:: PROVIDED DATA

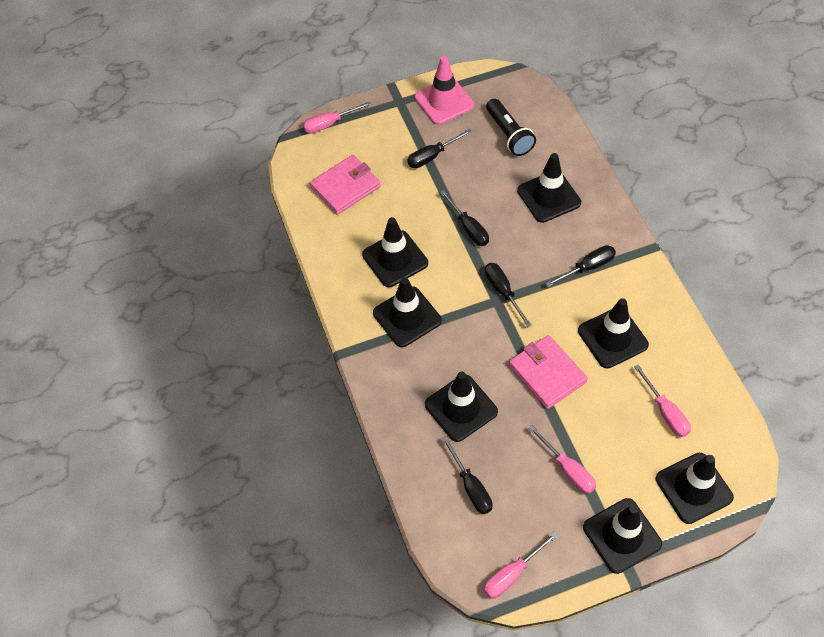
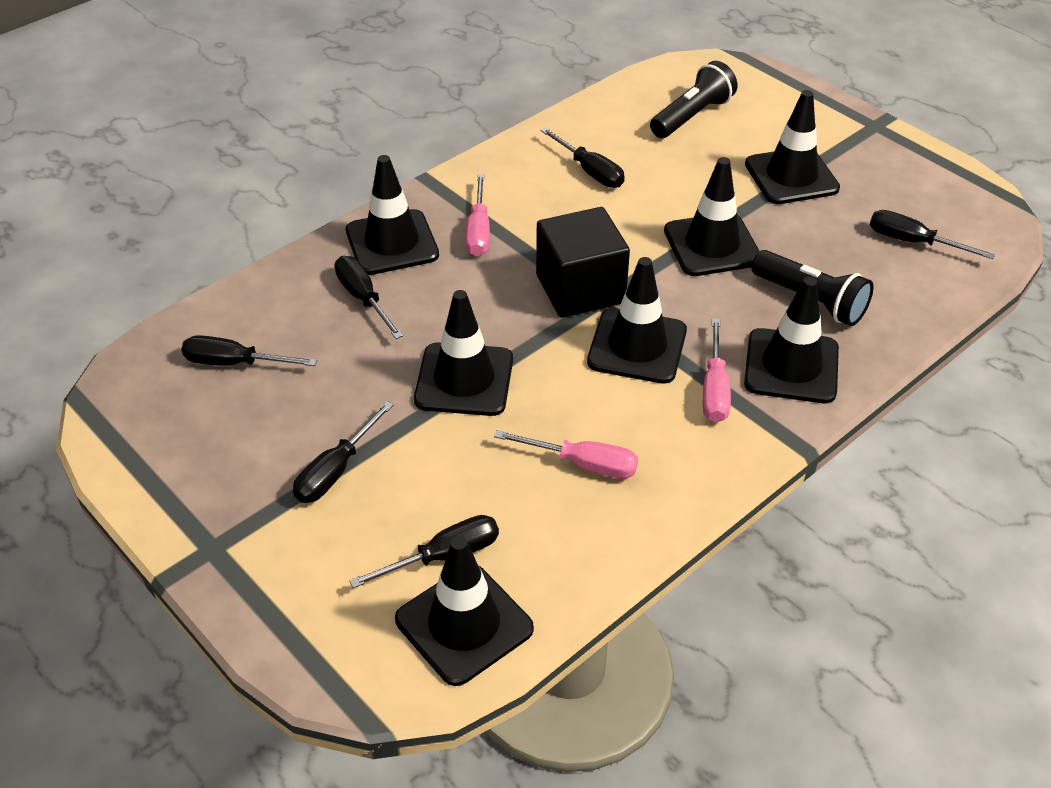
black cube: 0 -> 1
black flashlight: 1 -> 2
black screwdriver: 5 -> 6
pink screwdriver: 4 -> 3
pink traffic cone: 1 -> 0
pink wallet: 2 -> 0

::::

● **TO DO**: In the records above, find the line containing "black screwdriver: 5 -> 6"; please retype it and every line after it through the last line, exactly and with nothing else.

● **SOLUTION TO THE PROBLEM**:
black screwdriver: 5 -> 6
pink screwdriver: 4 -> 3
pink traffic cone: 1 -> 0
pink wallet: 2 -> 0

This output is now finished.